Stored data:

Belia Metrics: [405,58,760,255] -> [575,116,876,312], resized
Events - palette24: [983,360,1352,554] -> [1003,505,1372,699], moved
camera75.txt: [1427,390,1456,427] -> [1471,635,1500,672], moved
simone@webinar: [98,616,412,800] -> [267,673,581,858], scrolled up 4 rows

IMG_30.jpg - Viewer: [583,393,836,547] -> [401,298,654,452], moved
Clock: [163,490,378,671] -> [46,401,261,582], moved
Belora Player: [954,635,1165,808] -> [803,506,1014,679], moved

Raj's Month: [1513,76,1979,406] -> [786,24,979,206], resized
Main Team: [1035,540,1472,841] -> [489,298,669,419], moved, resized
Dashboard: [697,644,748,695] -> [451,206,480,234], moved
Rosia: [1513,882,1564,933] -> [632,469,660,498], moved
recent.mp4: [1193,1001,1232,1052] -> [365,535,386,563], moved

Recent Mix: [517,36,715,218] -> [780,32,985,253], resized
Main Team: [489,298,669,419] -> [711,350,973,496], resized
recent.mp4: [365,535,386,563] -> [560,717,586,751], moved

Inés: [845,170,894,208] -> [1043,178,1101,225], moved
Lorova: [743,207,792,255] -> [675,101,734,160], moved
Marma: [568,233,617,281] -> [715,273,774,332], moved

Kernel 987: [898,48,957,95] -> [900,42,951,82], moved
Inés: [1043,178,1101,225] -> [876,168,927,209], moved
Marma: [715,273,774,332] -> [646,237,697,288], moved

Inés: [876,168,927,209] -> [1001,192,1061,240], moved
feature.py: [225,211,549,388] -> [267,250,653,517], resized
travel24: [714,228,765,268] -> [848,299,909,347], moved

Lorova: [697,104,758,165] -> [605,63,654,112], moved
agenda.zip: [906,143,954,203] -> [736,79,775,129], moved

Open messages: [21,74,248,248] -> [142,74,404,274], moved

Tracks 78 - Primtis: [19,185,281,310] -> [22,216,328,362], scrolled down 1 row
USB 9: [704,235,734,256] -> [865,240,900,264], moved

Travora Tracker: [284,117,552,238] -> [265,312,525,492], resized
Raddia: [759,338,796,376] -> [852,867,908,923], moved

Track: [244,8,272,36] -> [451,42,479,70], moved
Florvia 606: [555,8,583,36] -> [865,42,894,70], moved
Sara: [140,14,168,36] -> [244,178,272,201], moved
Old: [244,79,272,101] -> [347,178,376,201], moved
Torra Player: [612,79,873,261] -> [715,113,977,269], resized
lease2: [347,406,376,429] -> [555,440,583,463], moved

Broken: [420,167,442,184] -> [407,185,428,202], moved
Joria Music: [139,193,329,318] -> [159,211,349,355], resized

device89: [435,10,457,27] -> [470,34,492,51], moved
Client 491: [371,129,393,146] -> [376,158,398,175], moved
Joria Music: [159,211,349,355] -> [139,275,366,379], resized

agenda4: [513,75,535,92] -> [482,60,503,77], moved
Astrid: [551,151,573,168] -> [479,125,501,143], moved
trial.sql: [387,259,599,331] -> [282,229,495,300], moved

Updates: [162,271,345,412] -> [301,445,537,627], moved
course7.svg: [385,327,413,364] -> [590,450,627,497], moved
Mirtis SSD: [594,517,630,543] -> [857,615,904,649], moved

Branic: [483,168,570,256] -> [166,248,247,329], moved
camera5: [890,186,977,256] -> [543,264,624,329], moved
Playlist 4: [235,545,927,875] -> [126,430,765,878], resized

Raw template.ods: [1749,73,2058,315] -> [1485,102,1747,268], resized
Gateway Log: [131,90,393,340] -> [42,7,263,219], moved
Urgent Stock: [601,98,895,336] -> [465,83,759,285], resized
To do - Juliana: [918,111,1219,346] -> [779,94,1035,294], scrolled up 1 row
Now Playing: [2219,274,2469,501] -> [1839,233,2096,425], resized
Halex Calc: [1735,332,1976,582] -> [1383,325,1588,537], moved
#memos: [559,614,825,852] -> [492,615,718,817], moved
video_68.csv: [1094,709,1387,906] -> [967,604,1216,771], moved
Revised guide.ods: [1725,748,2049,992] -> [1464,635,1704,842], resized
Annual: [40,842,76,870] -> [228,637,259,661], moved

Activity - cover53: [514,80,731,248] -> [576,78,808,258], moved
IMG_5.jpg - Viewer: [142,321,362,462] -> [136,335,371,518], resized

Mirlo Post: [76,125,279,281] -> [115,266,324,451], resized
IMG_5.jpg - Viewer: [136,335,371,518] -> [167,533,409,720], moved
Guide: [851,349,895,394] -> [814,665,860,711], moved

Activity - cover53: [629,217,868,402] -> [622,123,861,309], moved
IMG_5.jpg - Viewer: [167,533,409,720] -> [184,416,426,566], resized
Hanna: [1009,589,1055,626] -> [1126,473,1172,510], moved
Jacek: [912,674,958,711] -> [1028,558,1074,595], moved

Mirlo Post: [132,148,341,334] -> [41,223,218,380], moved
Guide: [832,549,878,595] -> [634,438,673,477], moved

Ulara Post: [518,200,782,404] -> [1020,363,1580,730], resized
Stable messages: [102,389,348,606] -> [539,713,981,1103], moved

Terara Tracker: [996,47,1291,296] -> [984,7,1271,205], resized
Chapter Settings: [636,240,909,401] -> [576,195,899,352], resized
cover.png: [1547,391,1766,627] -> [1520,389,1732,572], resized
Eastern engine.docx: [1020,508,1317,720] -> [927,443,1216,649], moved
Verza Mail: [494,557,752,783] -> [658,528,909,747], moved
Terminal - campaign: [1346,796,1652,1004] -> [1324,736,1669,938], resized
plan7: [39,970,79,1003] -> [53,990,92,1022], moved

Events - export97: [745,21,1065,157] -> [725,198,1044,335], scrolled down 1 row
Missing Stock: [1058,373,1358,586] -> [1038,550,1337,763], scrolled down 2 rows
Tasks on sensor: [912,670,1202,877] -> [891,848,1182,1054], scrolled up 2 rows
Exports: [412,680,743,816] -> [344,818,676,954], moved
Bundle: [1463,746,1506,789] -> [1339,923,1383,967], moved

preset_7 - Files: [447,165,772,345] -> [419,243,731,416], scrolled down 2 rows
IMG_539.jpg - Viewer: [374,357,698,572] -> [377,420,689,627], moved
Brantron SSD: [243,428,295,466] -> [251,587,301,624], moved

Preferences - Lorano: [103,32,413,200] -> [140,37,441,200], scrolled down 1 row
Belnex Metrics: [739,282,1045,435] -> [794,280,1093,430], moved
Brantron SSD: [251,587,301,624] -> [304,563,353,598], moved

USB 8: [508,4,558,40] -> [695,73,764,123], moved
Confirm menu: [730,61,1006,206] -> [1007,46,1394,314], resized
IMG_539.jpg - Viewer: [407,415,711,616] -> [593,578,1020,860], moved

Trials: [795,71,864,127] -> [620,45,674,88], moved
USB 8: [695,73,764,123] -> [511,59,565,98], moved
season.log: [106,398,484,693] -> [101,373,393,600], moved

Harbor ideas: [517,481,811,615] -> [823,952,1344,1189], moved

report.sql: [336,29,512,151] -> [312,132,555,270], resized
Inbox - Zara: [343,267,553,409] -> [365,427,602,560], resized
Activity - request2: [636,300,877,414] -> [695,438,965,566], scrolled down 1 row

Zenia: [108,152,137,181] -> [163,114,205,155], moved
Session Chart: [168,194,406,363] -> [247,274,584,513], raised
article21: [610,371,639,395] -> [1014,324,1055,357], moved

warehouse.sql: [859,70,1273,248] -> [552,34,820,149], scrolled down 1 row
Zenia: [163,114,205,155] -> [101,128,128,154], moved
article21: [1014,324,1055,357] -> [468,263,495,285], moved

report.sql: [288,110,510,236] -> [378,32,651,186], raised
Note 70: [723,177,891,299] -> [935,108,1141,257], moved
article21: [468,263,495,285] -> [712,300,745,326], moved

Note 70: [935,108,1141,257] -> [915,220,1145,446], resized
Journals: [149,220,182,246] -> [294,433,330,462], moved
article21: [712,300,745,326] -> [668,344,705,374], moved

> **Exercise brief**:
Above are the entries. Quote exactly the lines from the one bearing "Gateway Log: [131,90,393,340]" through the one bearing "Ulara Post: [518,200,782,404]".

> **Reply to the task**:
Gateway Log: [131,90,393,340] -> [42,7,263,219], moved
Urgent Stock: [601,98,895,336] -> [465,83,759,285], resized
To do - Juliana: [918,111,1219,346] -> [779,94,1035,294], scrolled up 1 row
Now Playing: [2219,274,2469,501] -> [1839,233,2096,425], resized
Halex Calc: [1735,332,1976,582] -> [1383,325,1588,537], moved
#memos: [559,614,825,852] -> [492,615,718,817], moved
video_68.csv: [1094,709,1387,906] -> [967,604,1216,771], moved
Revised guide.ods: [1725,748,2049,992] -> [1464,635,1704,842], resized
Annual: [40,842,76,870] -> [228,637,259,661], moved

Activity - cover53: [514,80,731,248] -> [576,78,808,258], moved
IMG_5.jpg - Viewer: [142,321,362,462] -> [136,335,371,518], resized

Mirlo Post: [76,125,279,281] -> [115,266,324,451], resized
IMG_5.jpg - Viewer: [136,335,371,518] -> [167,533,409,720], moved
Guide: [851,349,895,394] -> [814,665,860,711], moved

Activity - cover53: [629,217,868,402] -> [622,123,861,309], moved
IMG_5.jpg - Viewer: [167,533,409,720] -> [184,416,426,566], resized
Hanna: [1009,589,1055,626] -> [1126,473,1172,510], moved
Jacek: [912,674,958,711] -> [1028,558,1074,595], moved

Mirlo Post: [132,148,341,334] -> [41,223,218,380], moved
Guide: [832,549,878,595] -> [634,438,673,477], moved

Ulara Post: [518,200,782,404] -> [1020,363,1580,730], resized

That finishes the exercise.